## TASK REQUIREMENTS
Take the data below and write it out exactly, except for the pictures.

## LISTED RECORDS
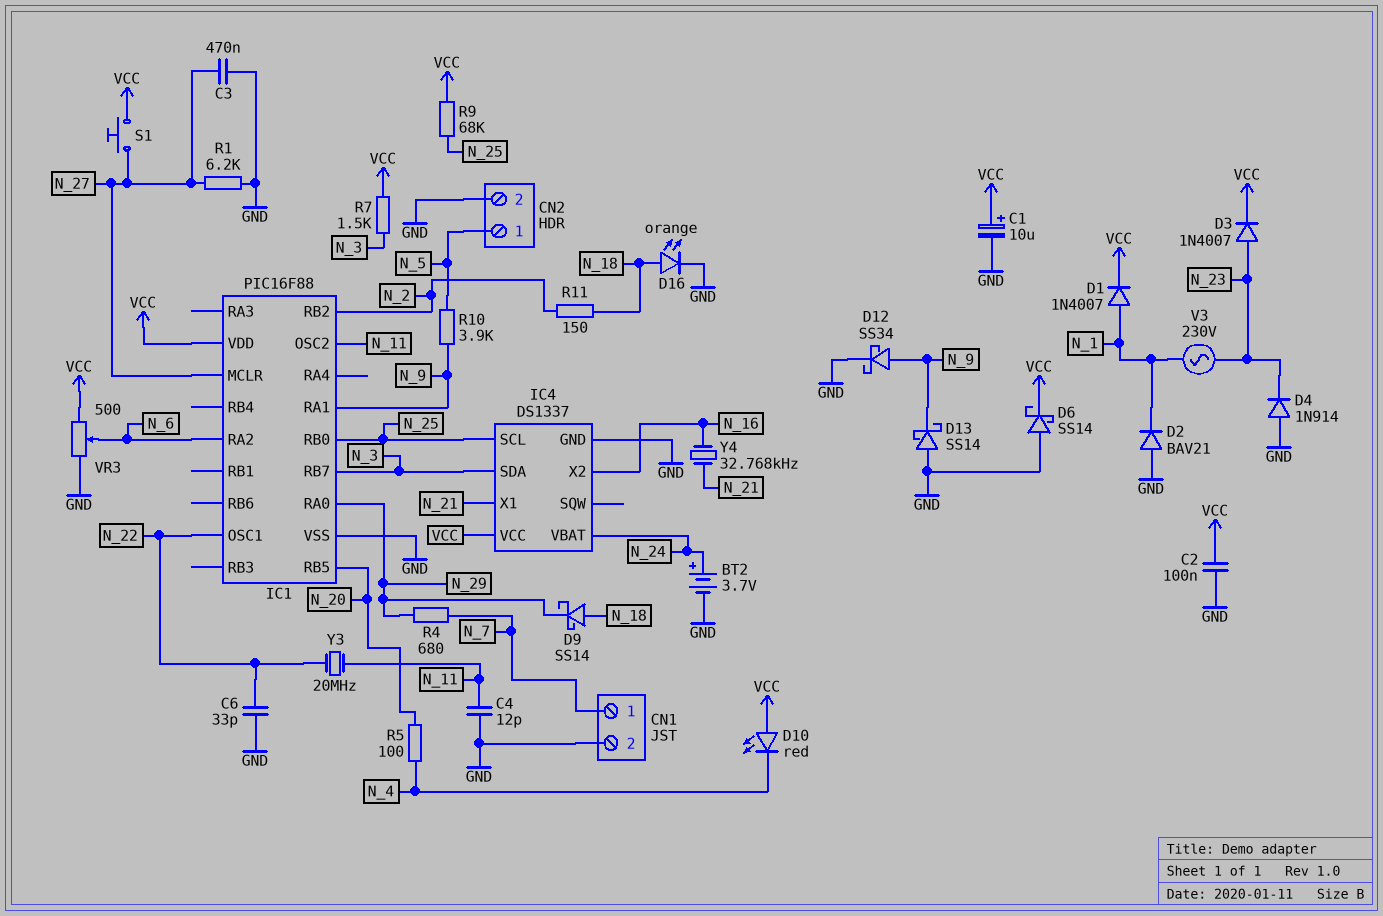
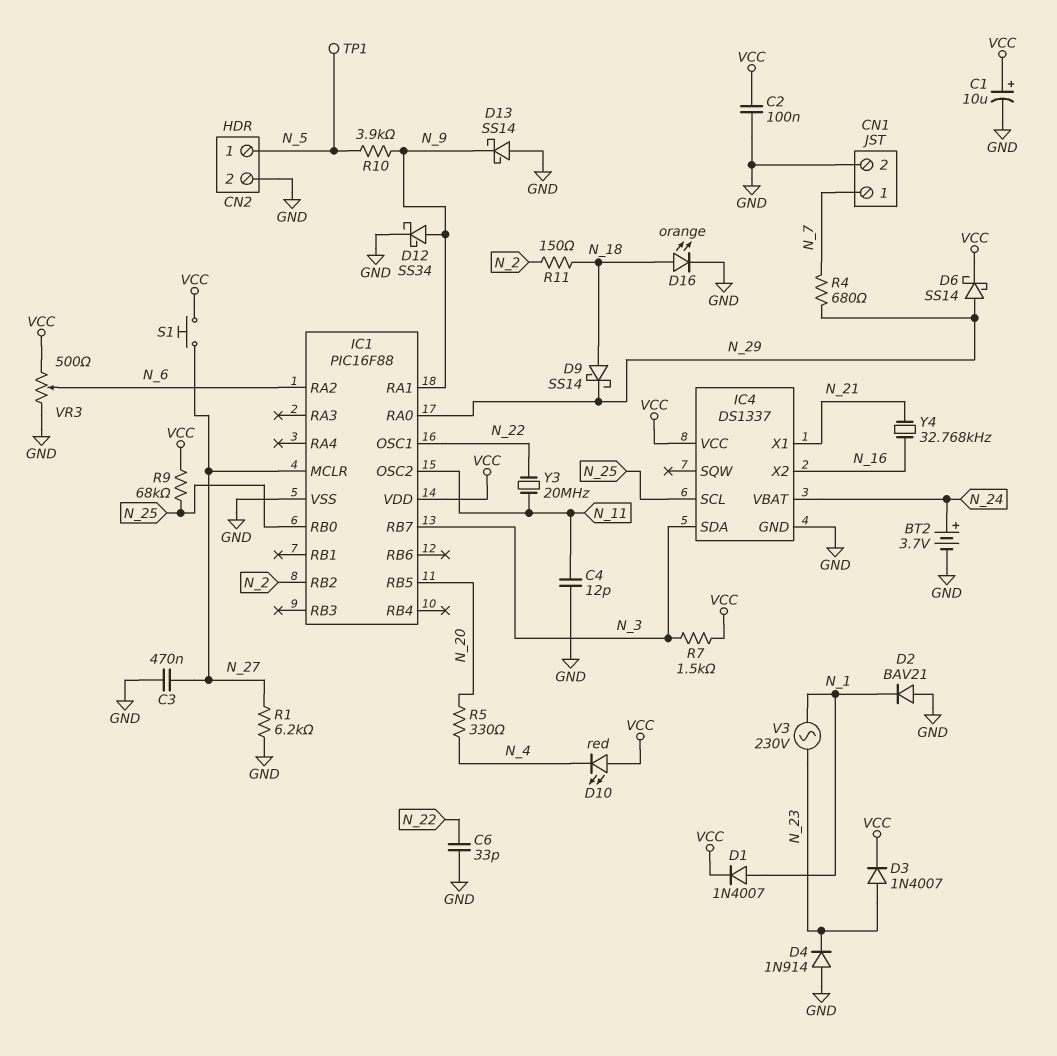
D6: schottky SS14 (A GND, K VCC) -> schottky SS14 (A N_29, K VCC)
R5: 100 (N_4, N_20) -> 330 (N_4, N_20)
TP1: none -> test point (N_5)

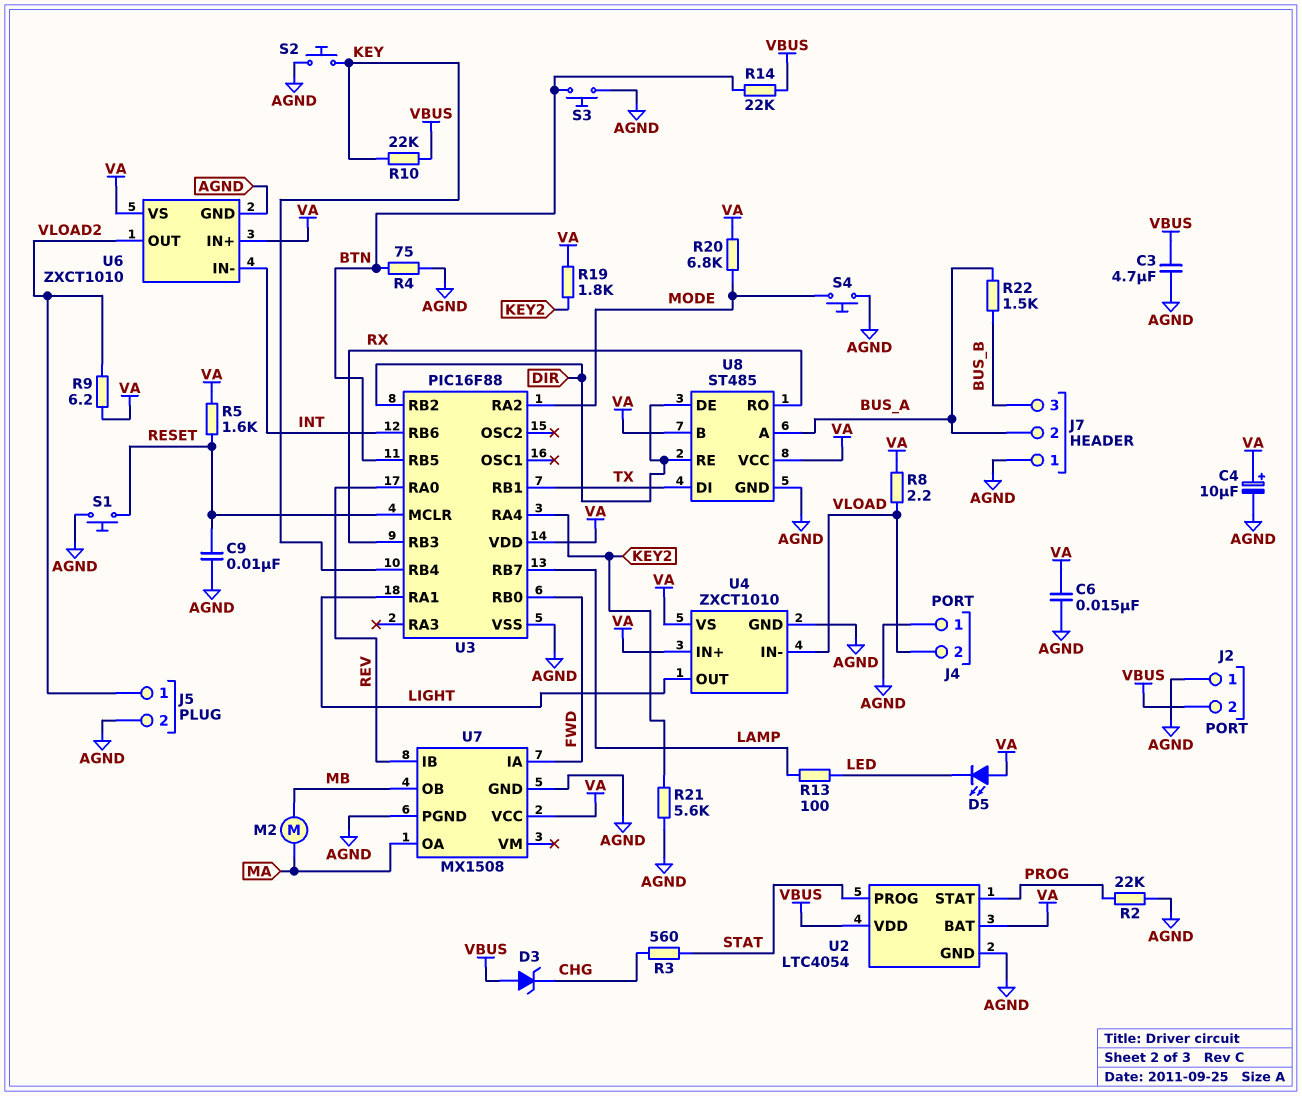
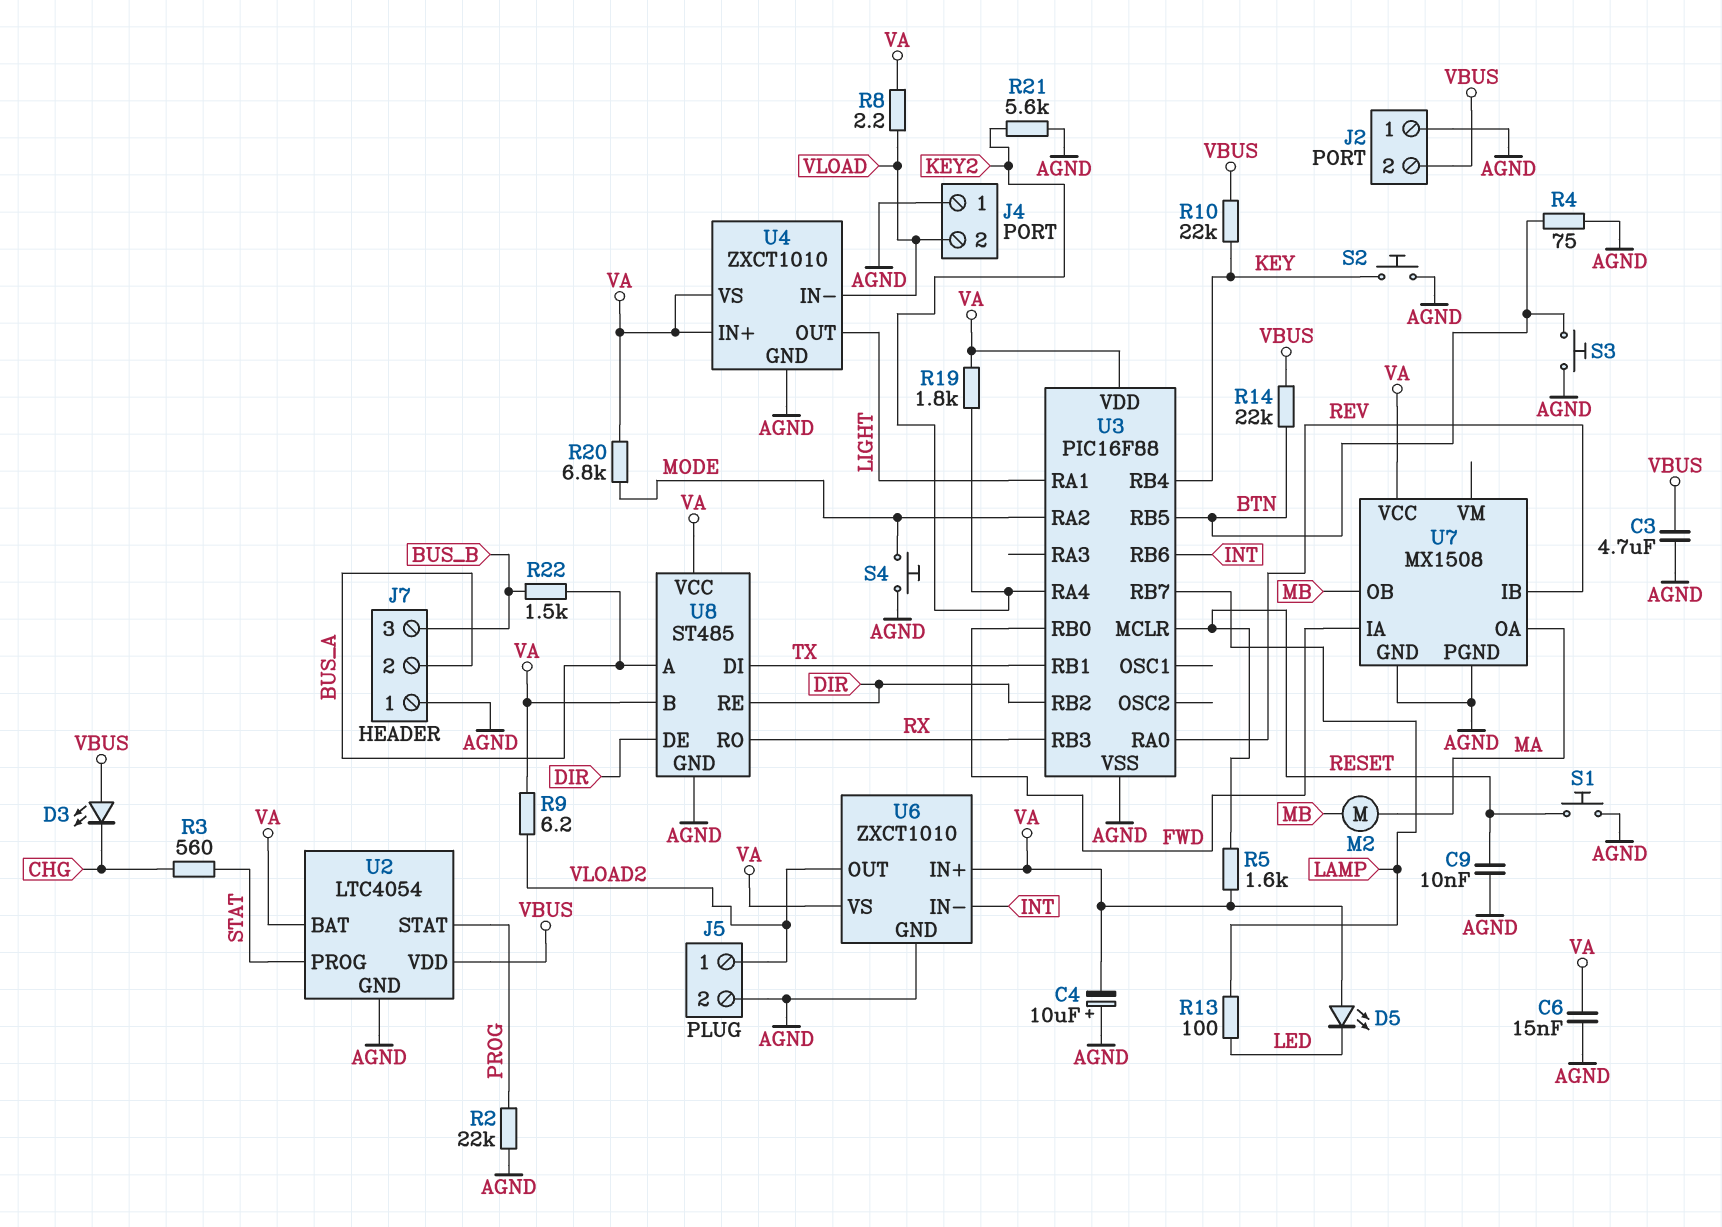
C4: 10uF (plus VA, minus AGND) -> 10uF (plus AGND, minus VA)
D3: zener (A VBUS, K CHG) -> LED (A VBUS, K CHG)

## RESPONSE
D6: schottky SS14 (A GND, K VCC) -> schottky SS14 (A N_29, K VCC)
R5: 100 (N_4, N_20) -> 330 (N_4, N_20)
TP1: none -> test point (N_5)

C4: 10uF (plus VA, minus AGND) -> 10uF (plus AGND, minus VA)
D3: zener (A VBUS, K CHG) -> LED (A VBUS, K CHG)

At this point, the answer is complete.